## YOUR INSTRUCTIONS
Output only the lines below from the one containing "white arrow: (165, 67) -> (239, 121), moved" to the one containing "orange circle: (154, 109)", exactly as written, both ends kept.

Extracted data entries:
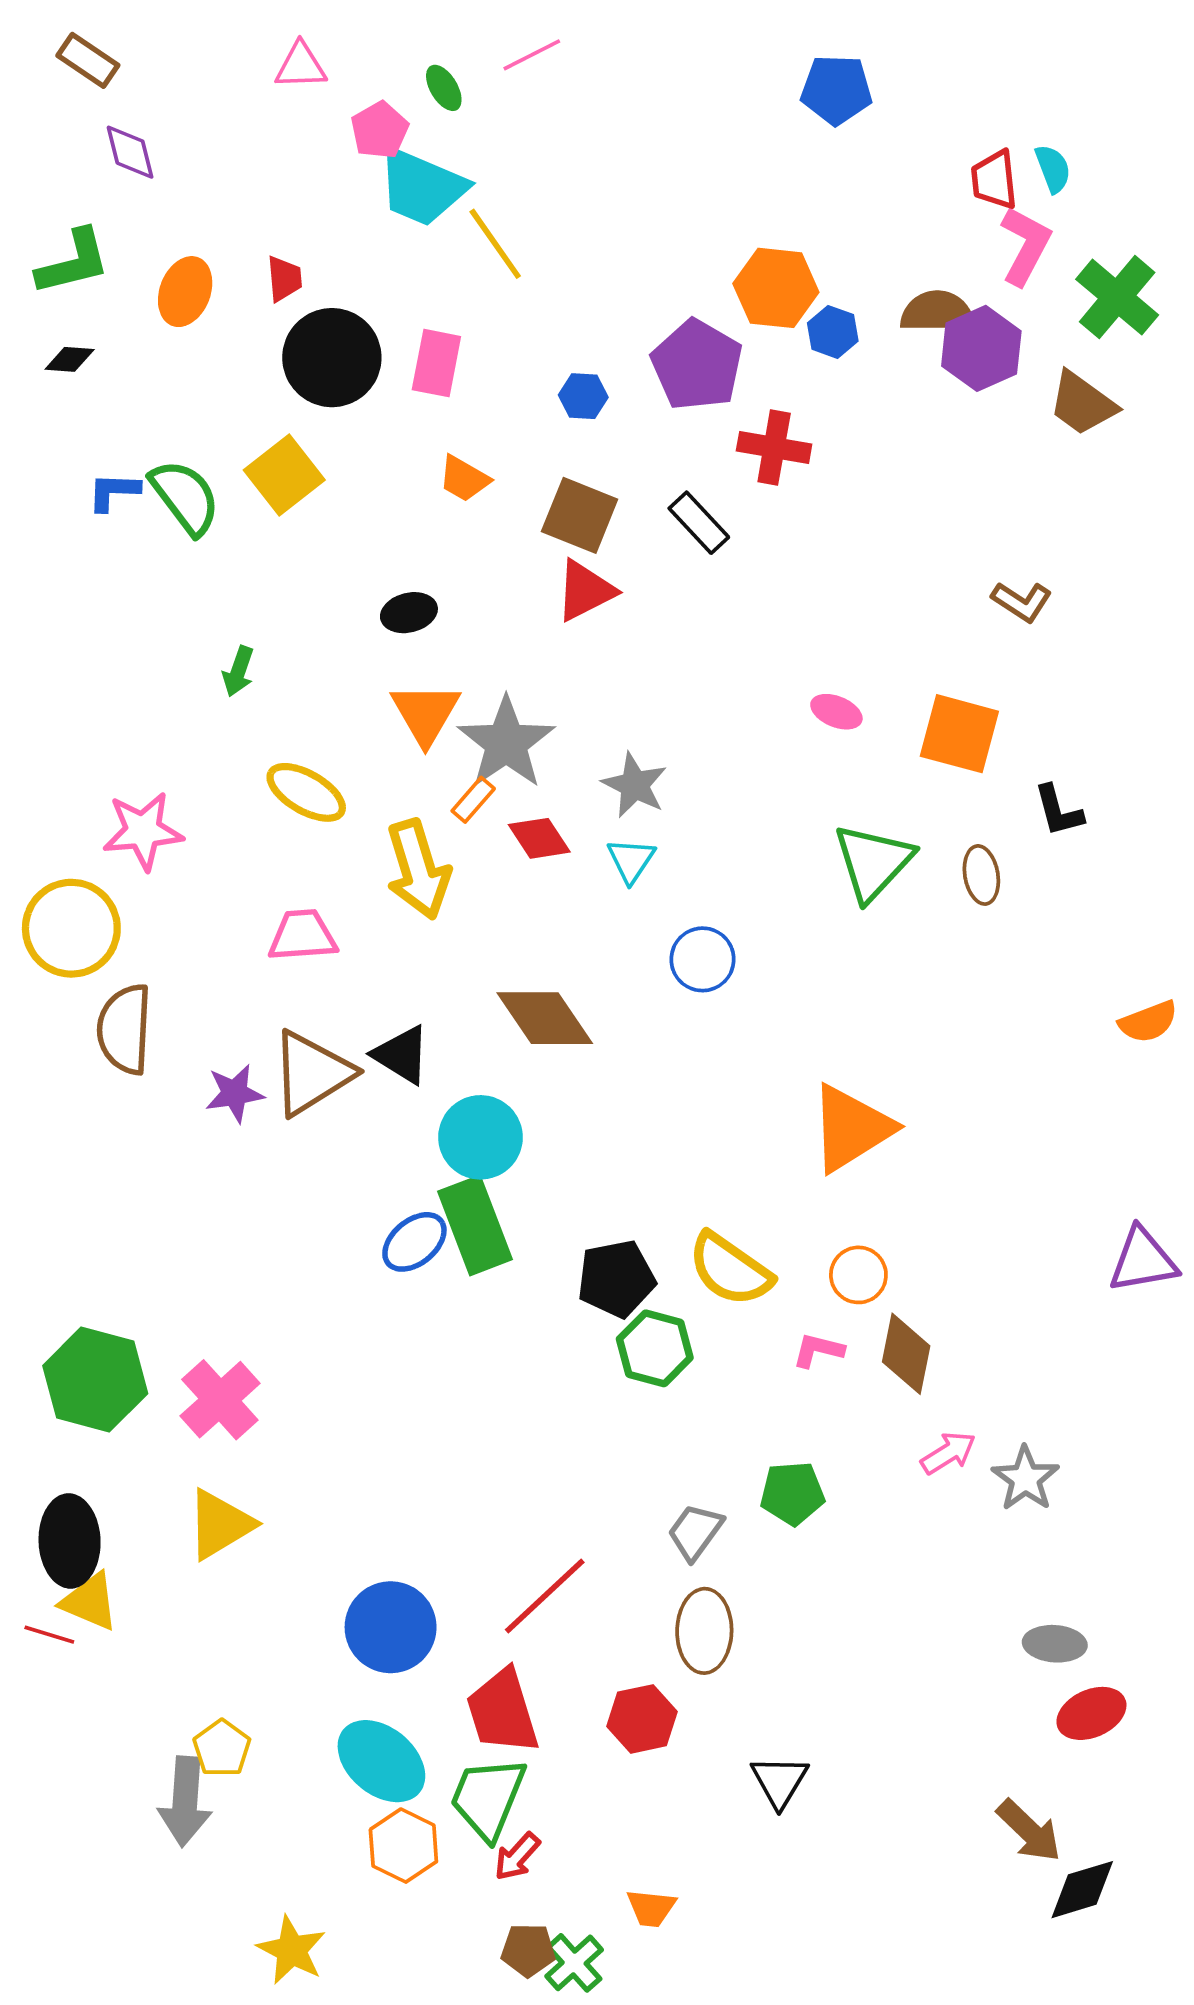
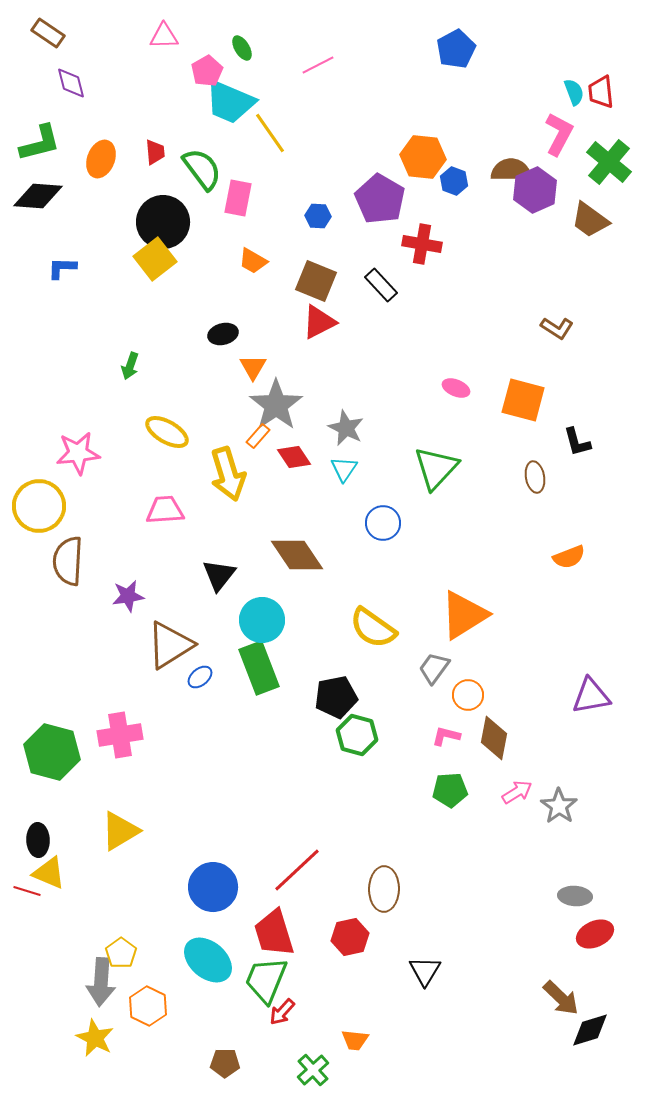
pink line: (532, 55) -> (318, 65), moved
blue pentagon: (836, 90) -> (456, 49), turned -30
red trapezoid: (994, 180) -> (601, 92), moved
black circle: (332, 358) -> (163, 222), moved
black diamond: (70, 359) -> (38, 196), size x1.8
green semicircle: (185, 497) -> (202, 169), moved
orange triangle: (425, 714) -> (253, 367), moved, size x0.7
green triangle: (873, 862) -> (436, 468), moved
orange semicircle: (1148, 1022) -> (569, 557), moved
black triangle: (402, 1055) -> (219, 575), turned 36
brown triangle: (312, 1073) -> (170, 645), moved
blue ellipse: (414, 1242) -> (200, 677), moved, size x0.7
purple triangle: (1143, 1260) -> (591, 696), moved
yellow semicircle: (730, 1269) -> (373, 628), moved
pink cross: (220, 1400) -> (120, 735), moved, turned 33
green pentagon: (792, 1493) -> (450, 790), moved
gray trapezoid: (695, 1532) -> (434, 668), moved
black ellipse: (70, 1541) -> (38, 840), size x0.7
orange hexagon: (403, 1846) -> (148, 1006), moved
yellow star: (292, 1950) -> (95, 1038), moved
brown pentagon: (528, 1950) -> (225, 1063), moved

...

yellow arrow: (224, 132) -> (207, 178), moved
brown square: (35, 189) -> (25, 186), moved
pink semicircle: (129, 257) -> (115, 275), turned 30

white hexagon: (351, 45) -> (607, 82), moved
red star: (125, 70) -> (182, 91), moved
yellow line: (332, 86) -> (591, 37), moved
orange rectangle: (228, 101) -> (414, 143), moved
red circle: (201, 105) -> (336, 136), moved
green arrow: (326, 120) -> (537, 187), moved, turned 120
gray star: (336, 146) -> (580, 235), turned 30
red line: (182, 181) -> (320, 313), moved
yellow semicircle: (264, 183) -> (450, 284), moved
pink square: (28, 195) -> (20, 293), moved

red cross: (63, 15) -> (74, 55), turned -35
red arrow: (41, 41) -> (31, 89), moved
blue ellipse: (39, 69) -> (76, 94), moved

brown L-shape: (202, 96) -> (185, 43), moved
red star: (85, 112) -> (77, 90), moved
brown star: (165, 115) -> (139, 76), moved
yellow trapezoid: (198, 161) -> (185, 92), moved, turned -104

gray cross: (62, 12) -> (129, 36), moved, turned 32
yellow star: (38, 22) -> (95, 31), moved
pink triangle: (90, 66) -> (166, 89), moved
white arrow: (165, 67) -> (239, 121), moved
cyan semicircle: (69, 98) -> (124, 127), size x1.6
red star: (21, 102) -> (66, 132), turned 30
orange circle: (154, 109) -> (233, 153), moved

## OUTPUT OF THE TASK
white arrow: (165, 67) -> (239, 121), moved
cyan semicircle: (69, 98) -> (124, 127), size x1.6
red star: (21, 102) -> (66, 132), turned 30
orange circle: (154, 109) -> (233, 153), moved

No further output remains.